- [SUPPLIED RECORDS]
+++
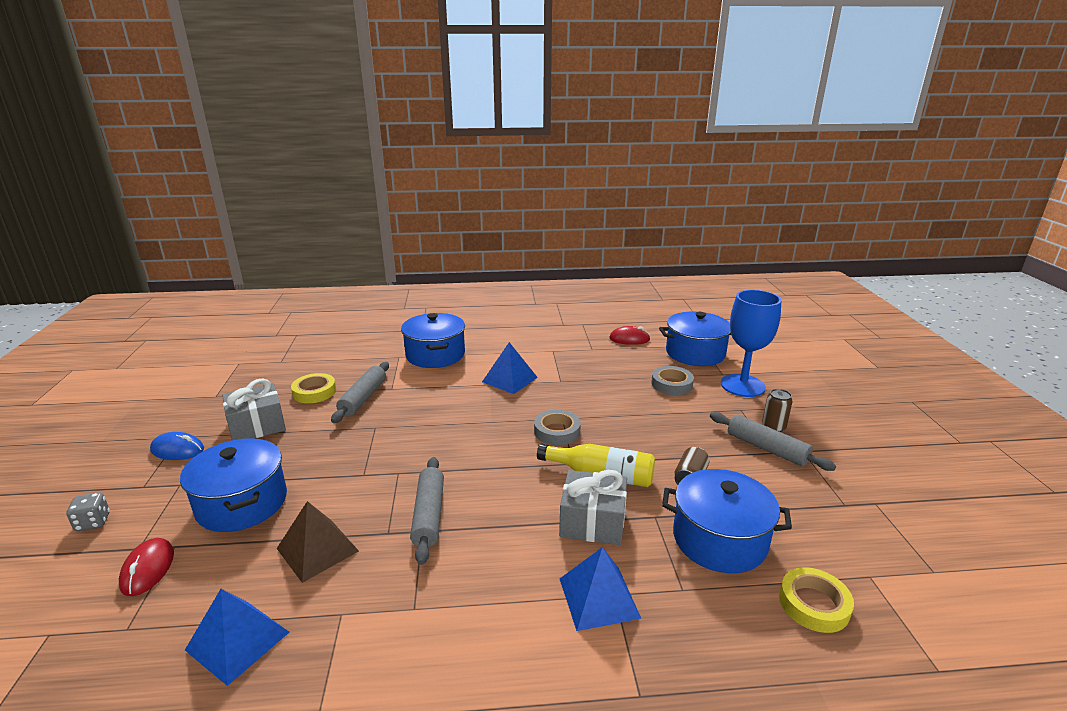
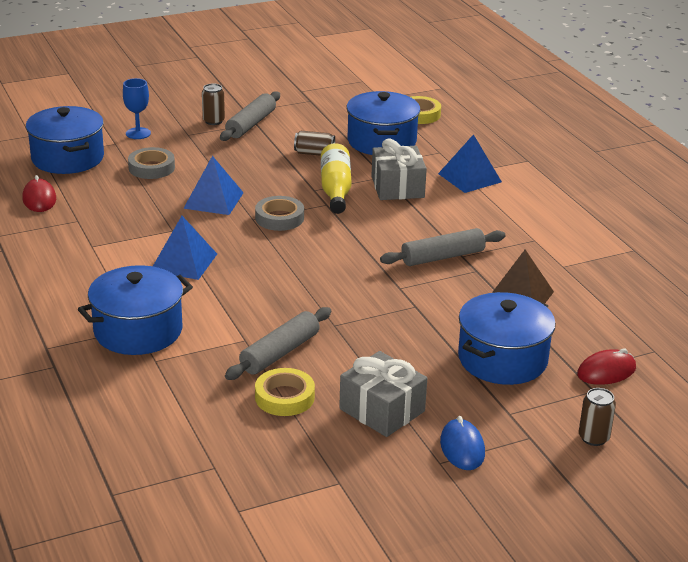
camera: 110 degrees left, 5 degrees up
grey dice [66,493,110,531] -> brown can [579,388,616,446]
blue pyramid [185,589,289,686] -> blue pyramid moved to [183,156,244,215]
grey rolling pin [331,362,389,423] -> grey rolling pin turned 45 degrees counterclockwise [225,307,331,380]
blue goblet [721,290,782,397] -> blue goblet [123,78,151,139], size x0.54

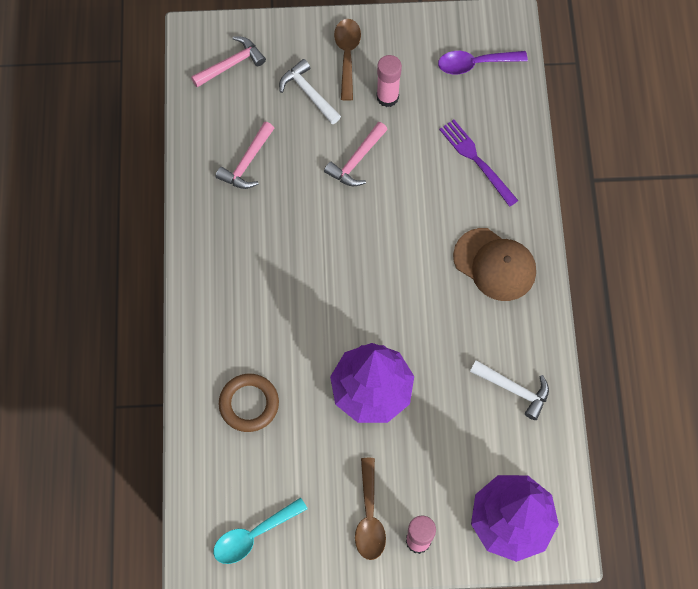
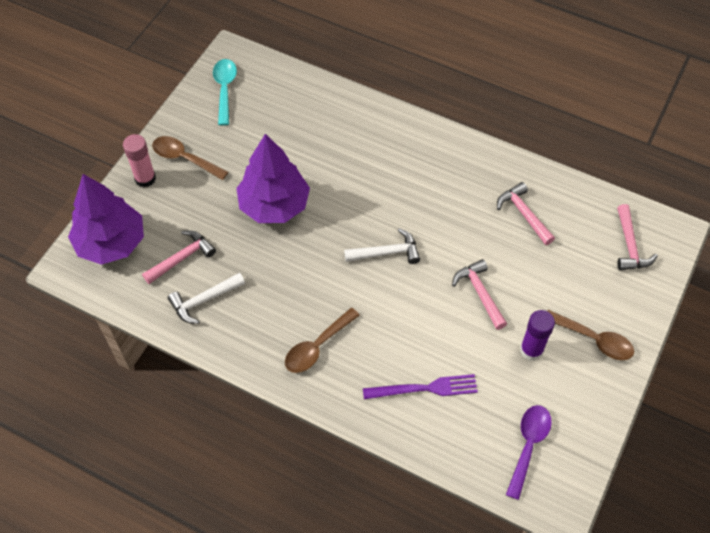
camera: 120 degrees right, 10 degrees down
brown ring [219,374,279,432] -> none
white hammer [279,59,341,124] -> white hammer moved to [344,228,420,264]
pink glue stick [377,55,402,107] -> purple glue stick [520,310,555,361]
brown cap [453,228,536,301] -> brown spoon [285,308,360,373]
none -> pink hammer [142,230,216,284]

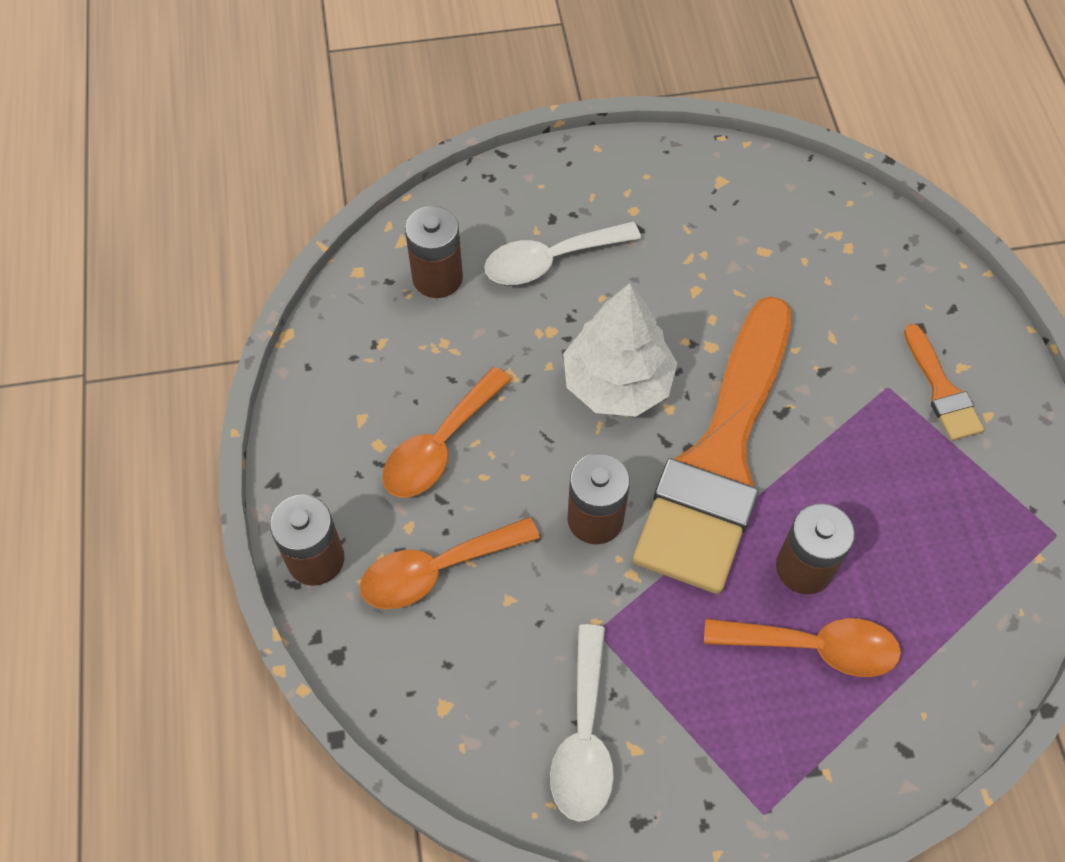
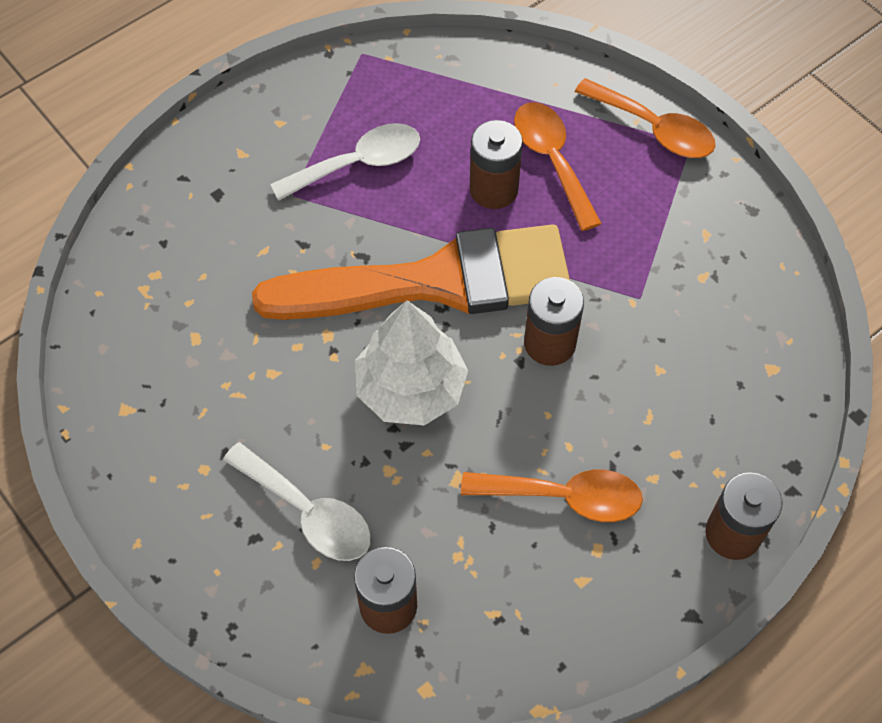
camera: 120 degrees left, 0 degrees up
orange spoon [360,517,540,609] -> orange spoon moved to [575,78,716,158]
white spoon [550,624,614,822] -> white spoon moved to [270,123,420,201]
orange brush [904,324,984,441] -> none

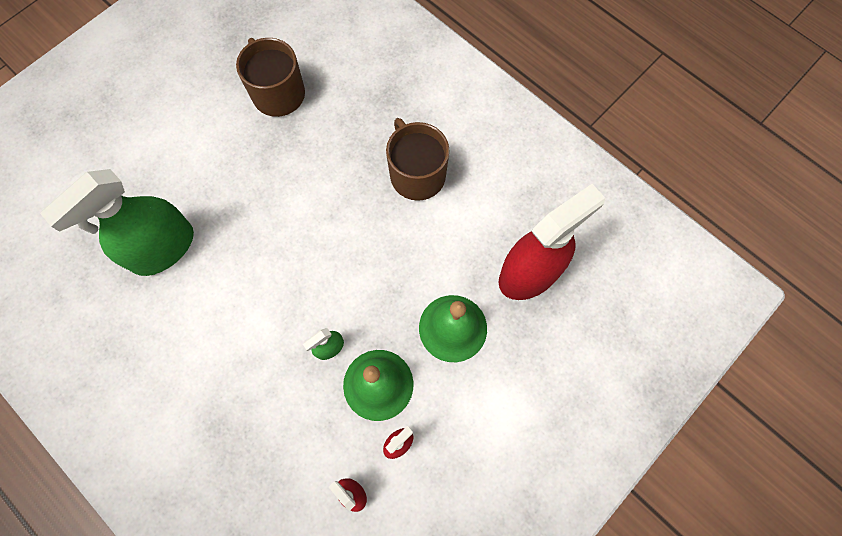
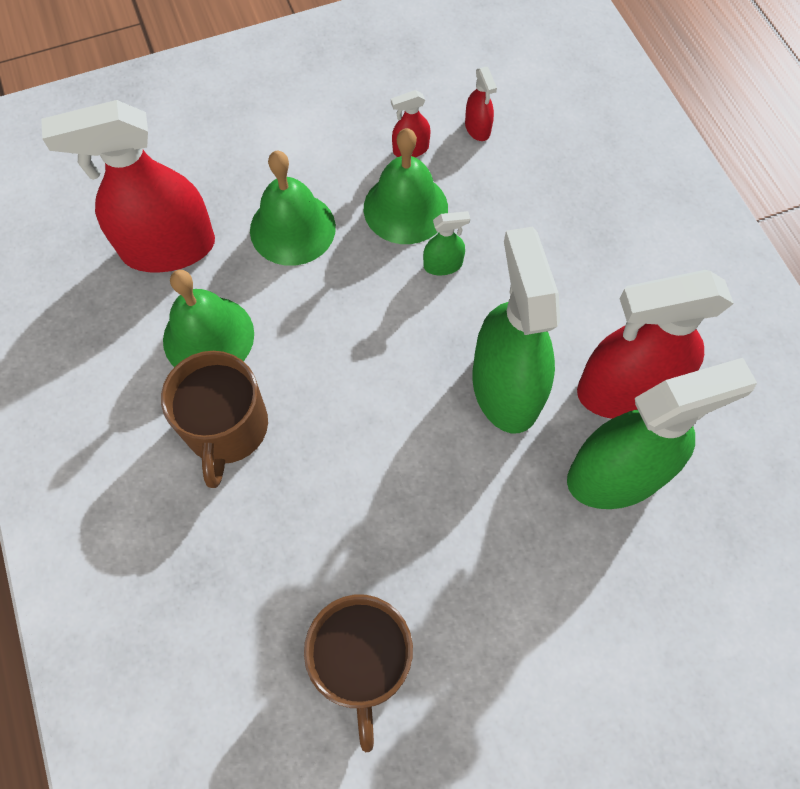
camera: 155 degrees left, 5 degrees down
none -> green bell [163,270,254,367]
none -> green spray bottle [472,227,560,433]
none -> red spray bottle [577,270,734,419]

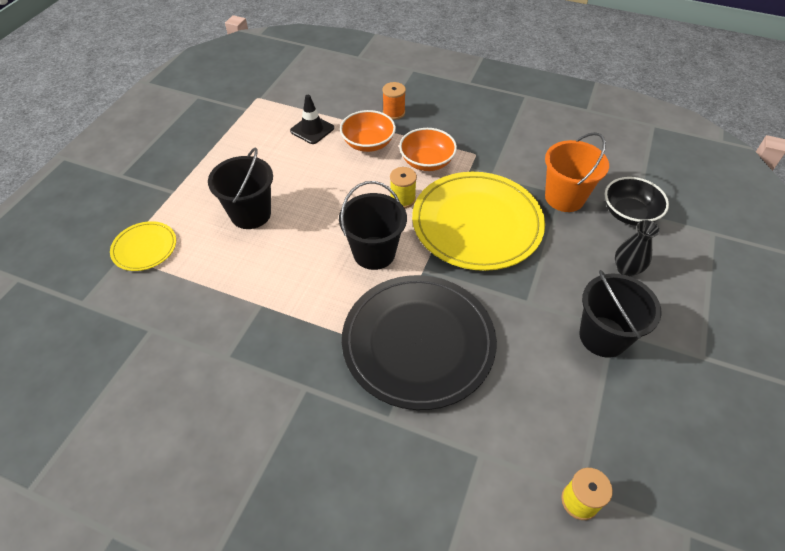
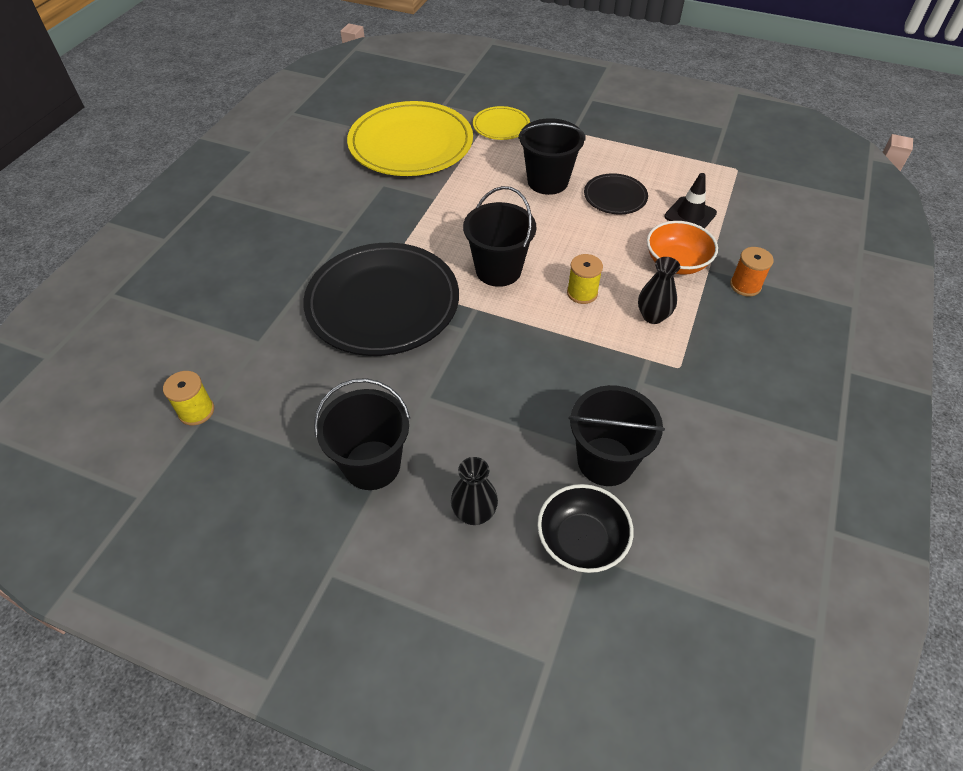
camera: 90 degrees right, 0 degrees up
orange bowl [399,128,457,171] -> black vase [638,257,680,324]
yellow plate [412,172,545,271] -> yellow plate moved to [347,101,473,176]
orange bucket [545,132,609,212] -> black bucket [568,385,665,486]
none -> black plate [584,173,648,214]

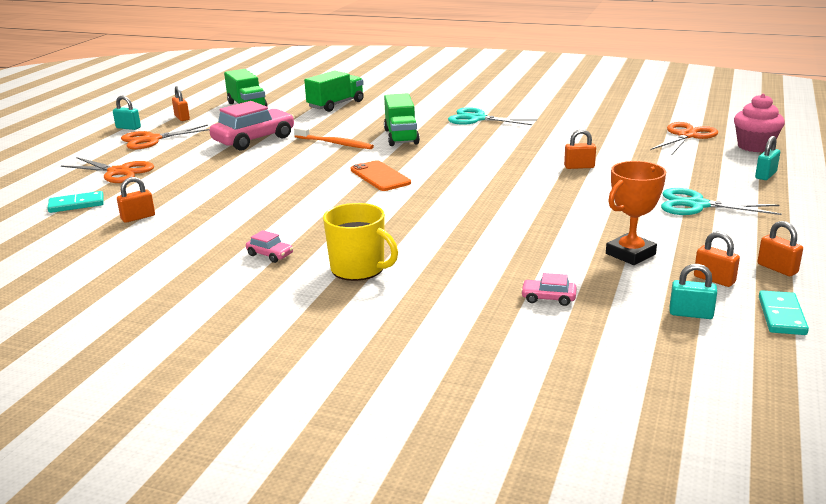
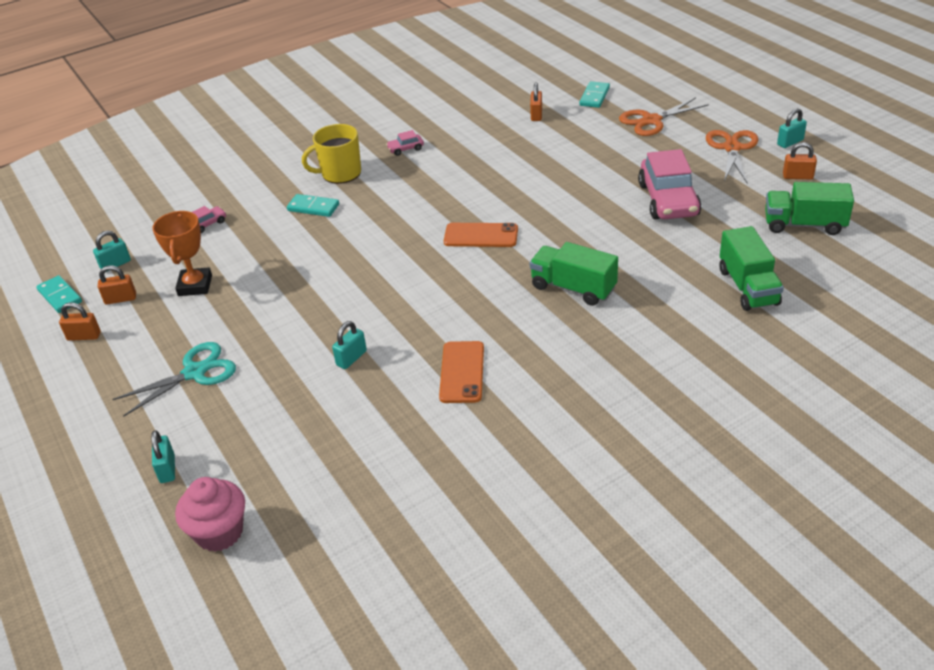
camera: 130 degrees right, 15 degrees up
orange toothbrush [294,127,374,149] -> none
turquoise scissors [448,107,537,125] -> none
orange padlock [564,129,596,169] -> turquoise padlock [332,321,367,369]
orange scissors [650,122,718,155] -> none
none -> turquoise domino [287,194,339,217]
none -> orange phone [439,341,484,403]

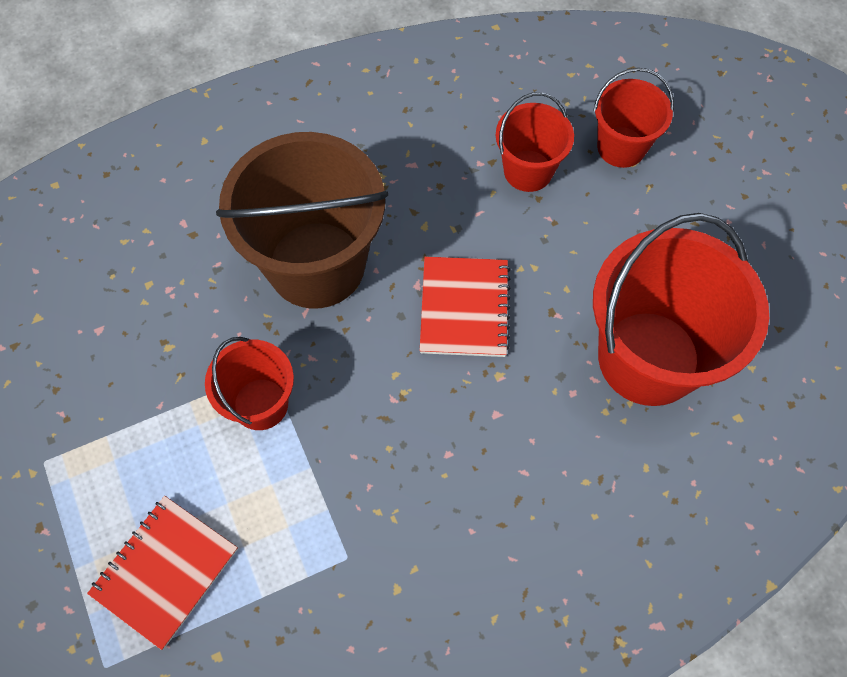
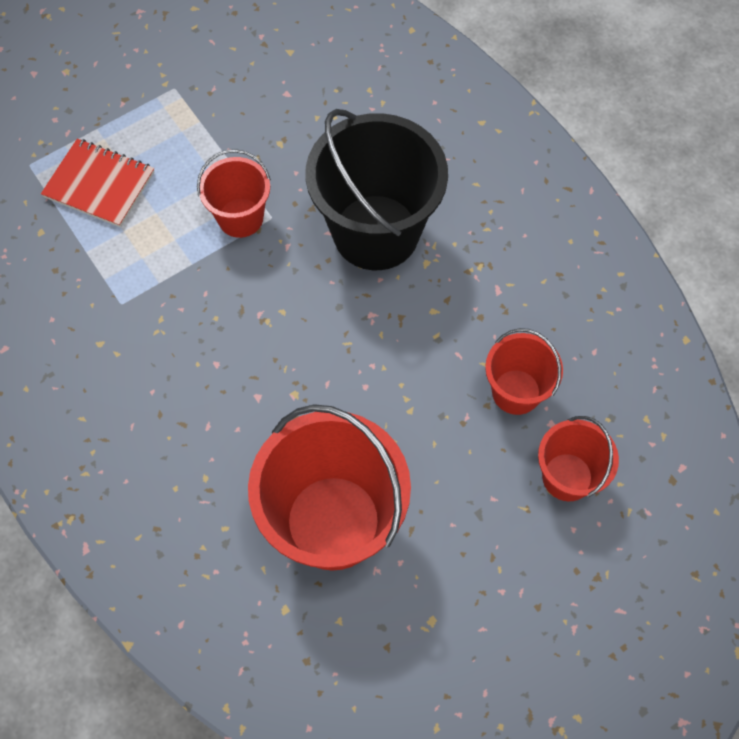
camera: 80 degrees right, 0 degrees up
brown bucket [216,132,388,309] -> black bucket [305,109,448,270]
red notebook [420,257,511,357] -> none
+++
- [PROBLEM TO SOLVE] Please set down the records exactly, and keep every image out of the copy.

- [RESPONSE AREA]
camera: 110 degrees left, 5 degrees up
grey dice [66,493,110,531] -> brown can [579,388,616,446]
blue pyramid [185,589,289,686] -> blue pyramid moved to [183,156,244,215]
grey rolling pin [331,362,389,423] -> grey rolling pin turned 45 degrees counterclockwise [225,307,331,380]
blue goblet [721,290,782,397] -> blue goblet [123,78,151,139], size x0.54

camera: 120 degrees right, 10 degrees down
brown ring [219,374,279,432] -> none
white hammer [279,59,341,124] -> white hammer moved to [344,228,420,264]
pink glue stick [377,55,402,107] -> purple glue stick [520,310,555,361]
brown cap [453,228,536,301] -> brown spoon [285,308,360,373]
none -> pink hammer [142,230,216,284]

camera: 120 degrees left, 0 degrees up
orange spoon [360,517,540,609] -> orange spoon moved to [575,78,716,158]
white spoon [550,624,614,822] -> white spoon moved to [270,123,420,201]
orange brush [904,324,984,441] -> none

camera: 155 degrees left, 5 degrees down
none -> green bell [163,270,254,367]
none -> green spray bottle [472,227,560,433]
none -> red spray bottle [577,270,734,419]

camera: 90 degrees right, 0 degrees up
orange bowl [399,128,457,171] -> black vase [638,257,680,324]
yellow plate [412,172,545,271] -> yellow plate moved to [347,101,473,176]
orange bucket [545,132,609,212] -> black bucket [568,385,665,486]
none -> black plate [584,173,648,214]

camera: 130 degrees right, 15 degrees up
orange toothbrush [294,127,374,149] -> none
turquoise scissors [448,107,537,125] -> none
orange padlock [564,129,596,169] -> turquoise padlock [332,321,367,369]
orange scissors [650,122,718,155] -> none
none -> turquoise domino [287,194,339,217]
none -> orange phone [439,341,484,403]

camera: 80 degrees right, 0 degrees up
brown bucket [216,132,388,309] -> black bucket [305,109,448,270]
red notebook [420,257,511,357] -> none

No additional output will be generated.